INSTRUCTIONS FOR THE TASK.
Each entry should be transcribed exactly as written, and any picture left out.

Top of EXERCISE DATA

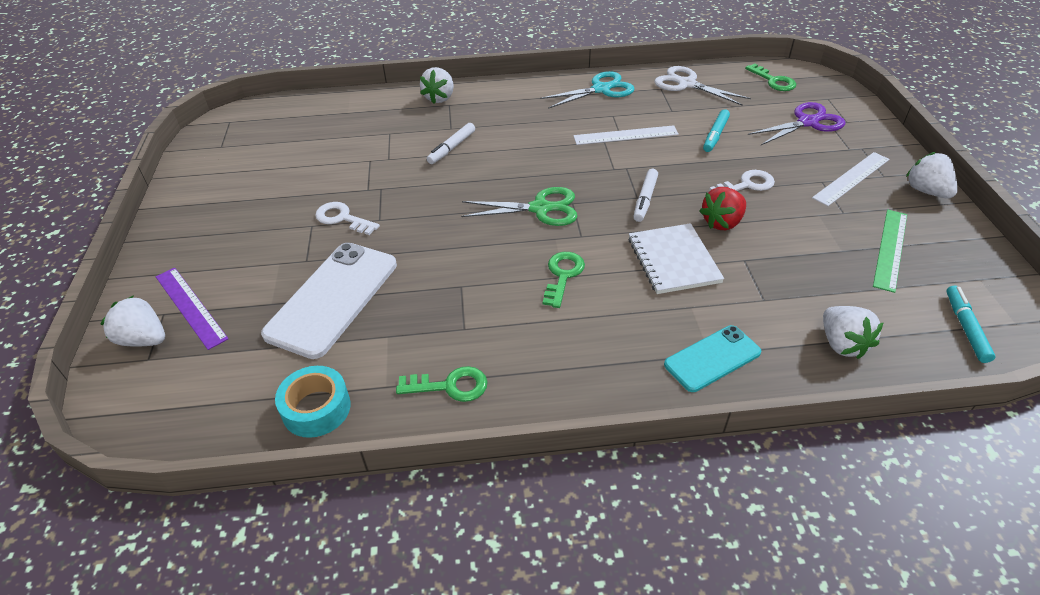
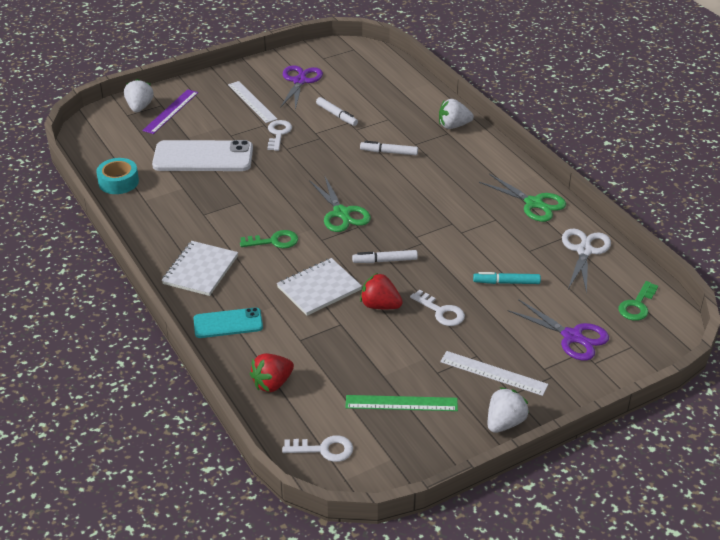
camera: 65 degrees right, 5 degrees down
(249, 175) = (300, 81): none -> purple scissors
(348, 165) = (336, 115): none -> white marker
(450, 386) = (155, 223): green key -> none
(587, 360) = (200, 270): none -> white notebook
(601, 89) = (534, 203): turquoise scissors -> green scissors
(625, 135) = (469, 232): white ruler -> white ruler (252, 102)
(712, 358) = (228, 323): turquoise phone -> turquoise phone turned 45 degrees counterclockwise
(842, 344) = (272, 383): white strawberry -> red strawberry
(965, 328) = (324, 449): turquoise marker -> white key

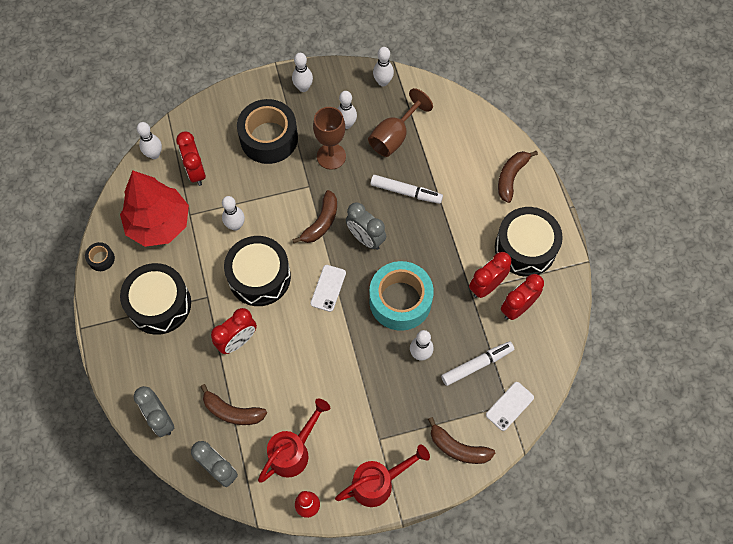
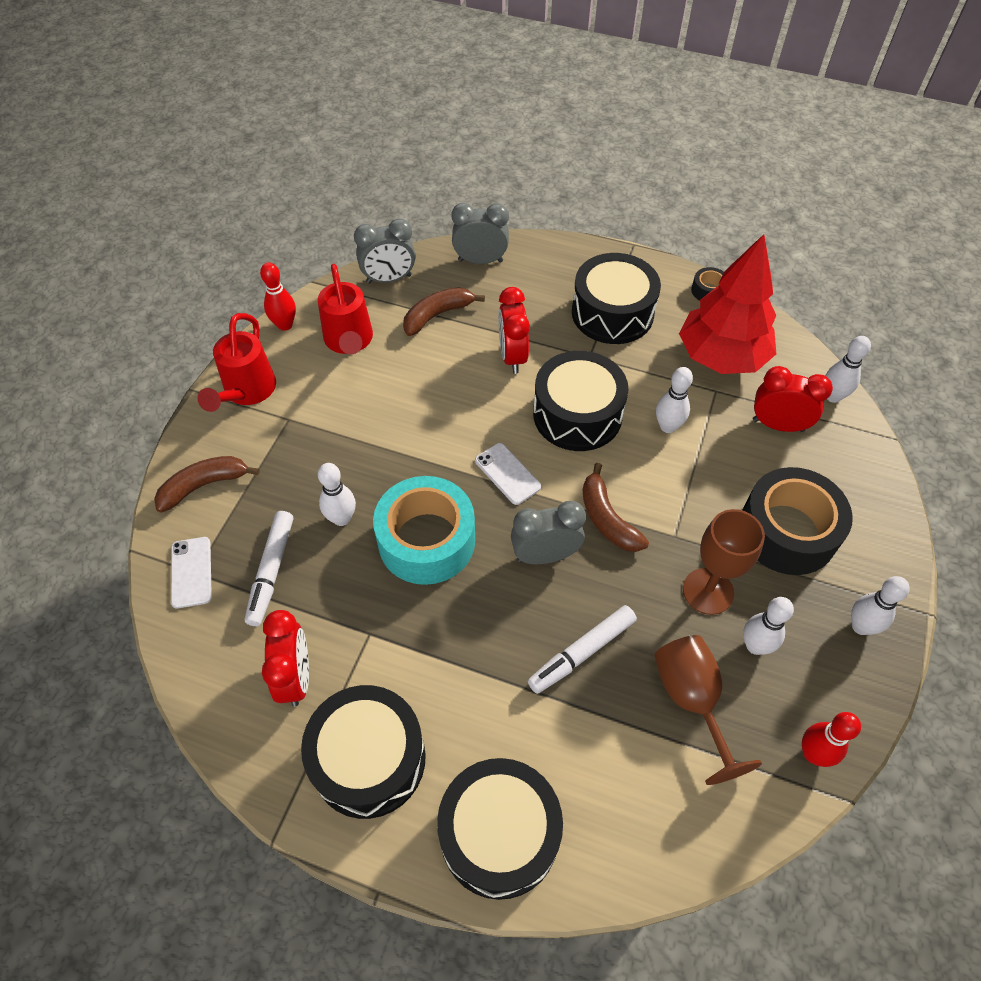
camera: 125 degrees right, 10 degrees down
(383, 82) = (813, 754): white bowling pin -> red bowling pin
(486, 286) = (358, 659): red clock -> none
(511, 177) = (499, 834): brown banana -> black drum

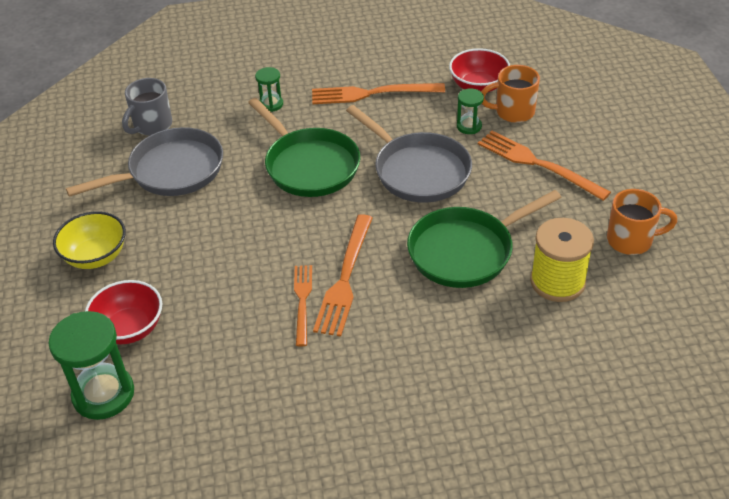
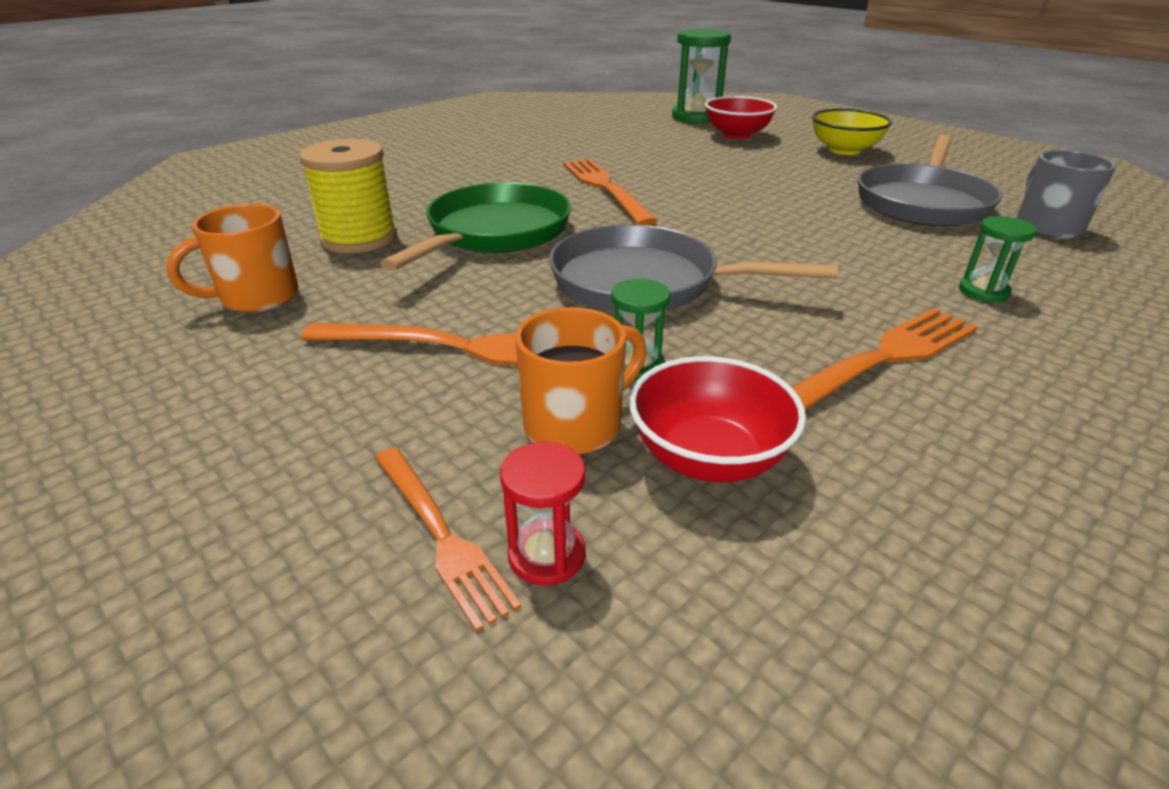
camera: 145 degrees right, 10 degrees down
(302, 301) = (625, 170): orange fork -> orange fork (441, 535)
(309, 165) = (793, 247): green pan -> none
(550, 80) = (546, 555): none -> red hourglass

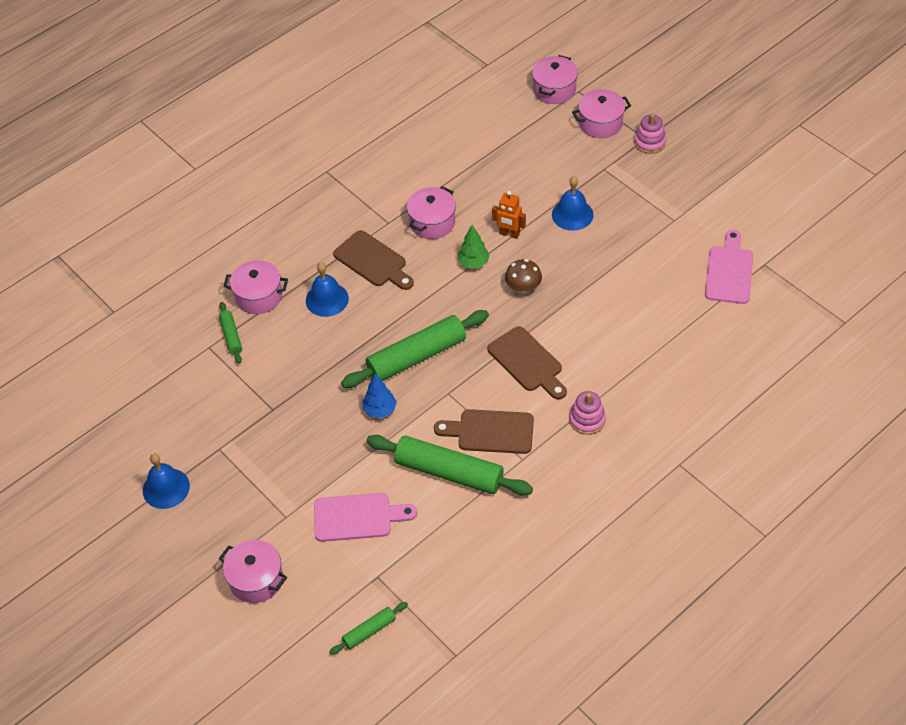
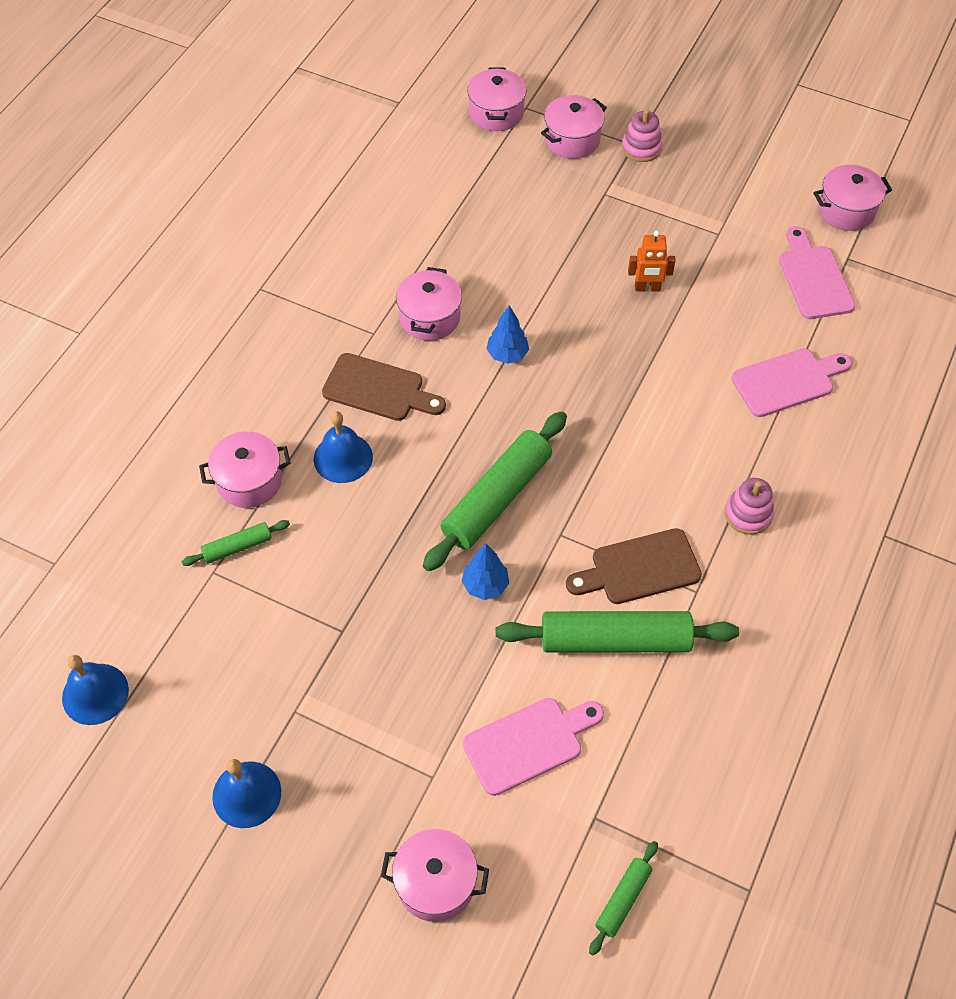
camera: 25 degrees left, 5 degrees up
(231, 336) = (237, 547): green rolling pin -> green rolling pin turned 75 degrees counterclockwise
(473, 263) = (507, 354): green tree -> blue tree
(509, 234) = (533, 305): orange robot -> orange robot (647, 288)
(523, 289) = (585, 370): brown mushroom -> none
(527, 362) = (638, 462): brown cutting board -> none
(572, 214) = (596, 260): blue bell -> blue bell (95, 694)
(667, 338) = (787, 381): none -> pink cutting board
(783, 229) = (846, 210): none -> pink pot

Bottom of EXERCISE DATA

OUTPUT FOR THIS EXERCISE.
camera: 65 degrees right, 5 degrees down
(249, 175) = (300, 81): none -> purple scissors
(348, 165) = (336, 115): none -> white marker
(450, 386) = (155, 223): green key -> none
(587, 360) = (200, 270): none -> white notebook
(601, 89) = (534, 203): turquoise scissors -> green scissors
(625, 135) = (469, 232): white ruler -> white ruler (252, 102)
(712, 358) = (228, 323): turquoise phone -> turquoise phone turned 45 degrees counterclockwise
(842, 344) = (272, 383): white strawberry -> red strawberry
(965, 328) = (324, 449): turquoise marker -> white key

camera: 125 degrees right, 10 degrees down
(383, 82) = (813, 754): white bowling pin -> red bowling pin
(486, 286) = (358, 659): red clock -> none
(511, 177) = (499, 834): brown banana -> black drum

camera: 145 degrees right, 10 degrees down
(302, 301) = (625, 170): orange fork -> orange fork (441, 535)
(309, 165) = (793, 247): green pan -> none
(550, 80) = (546, 555): none -> red hourglass

camera: 25 degrees left, 5 degrees up
(231, 336) = (237, 547): green rolling pin -> green rolling pin turned 75 degrees counterclockwise
(473, 263) = (507, 354): green tree -> blue tree
(509, 234) = (533, 305): orange robot -> orange robot (647, 288)
(523, 289) = (585, 370): brown mushroom -> none
(527, 362) = (638, 462): brown cutting board -> none
(572, 214) = (596, 260): blue bell -> blue bell (95, 694)
(667, 338) = (787, 381): none -> pink cutting board
(783, 229) = (846, 210): none -> pink pot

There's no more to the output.